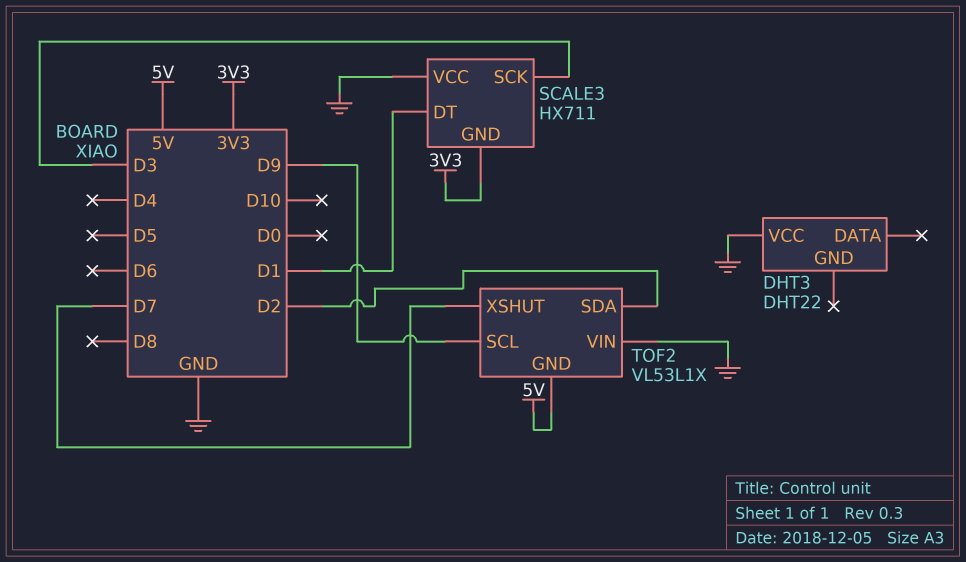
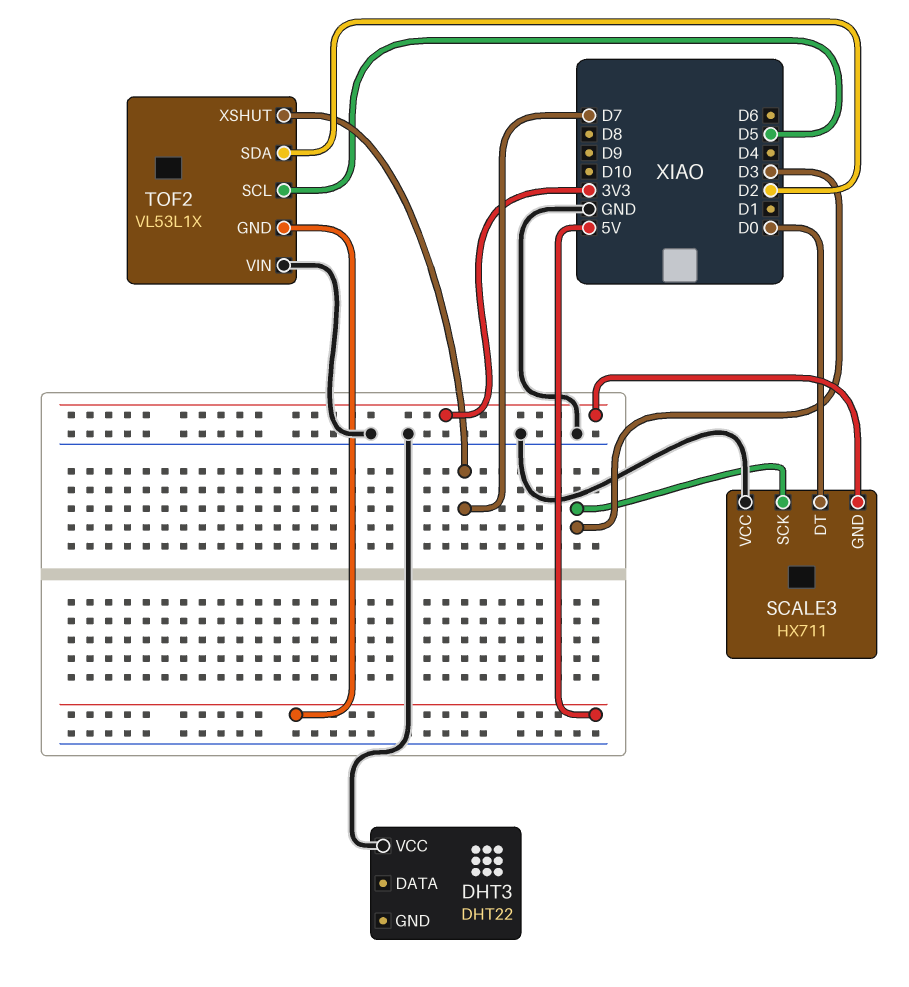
SCALE3 pin DT: D1 -> D0
TOF2 pin SCL: D9 -> D5

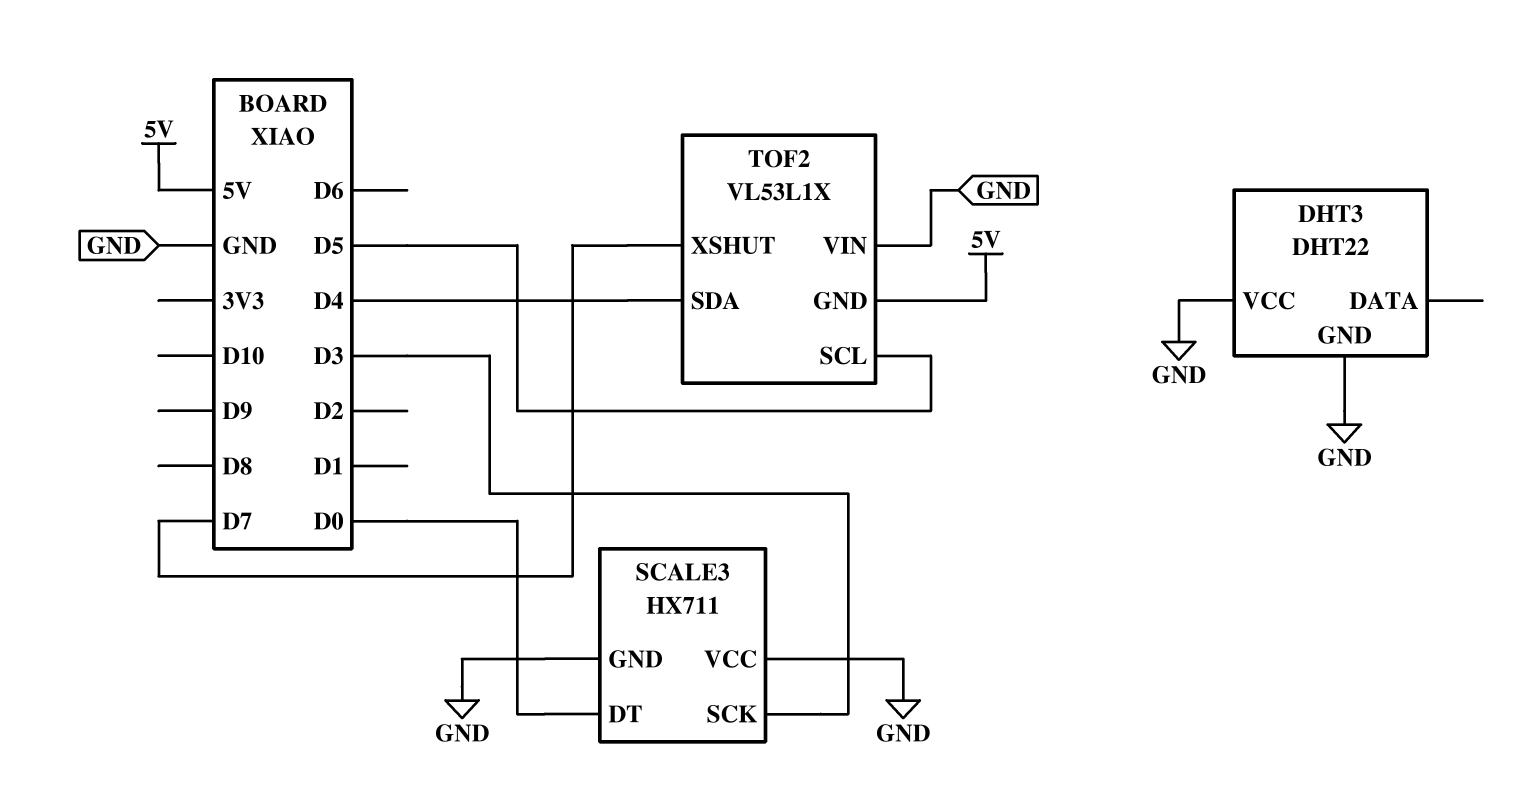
DHT3 pin GND: none -> GND
SCALE3 pin GND: 3V3 -> GND
TOF2 pin SDA: D2 -> D4

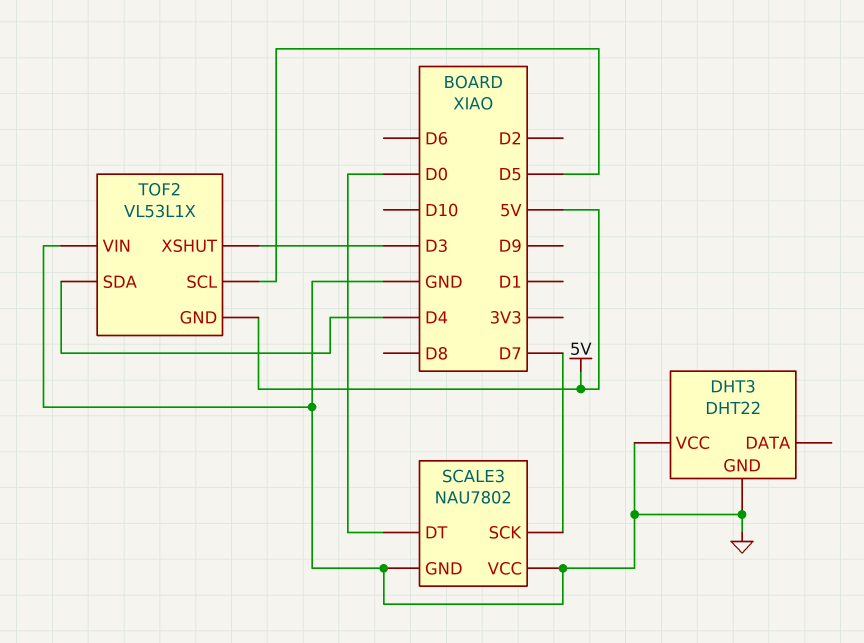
SCALE3: HX711 -> NAU7802
SCALE3 pin SCK: D3 -> D7
TOF2 pin XSHUT: D7 -> D3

WHAT YOU ARE ASKED TO DO: The lines to copy run from the one with "TOF2 pin SCL: D9 -> D5" through the end of the material. Write them out exactly, leaving out the pictures.

FINISHED TASK:
TOF2 pin SCL: D9 -> D5

DHT3 pin GND: none -> GND
SCALE3 pin GND: 3V3 -> GND
TOF2 pin SDA: D2 -> D4

SCALE3: HX711 -> NAU7802
SCALE3 pin SCK: D3 -> D7
TOF2 pin XSHUT: D7 -> D3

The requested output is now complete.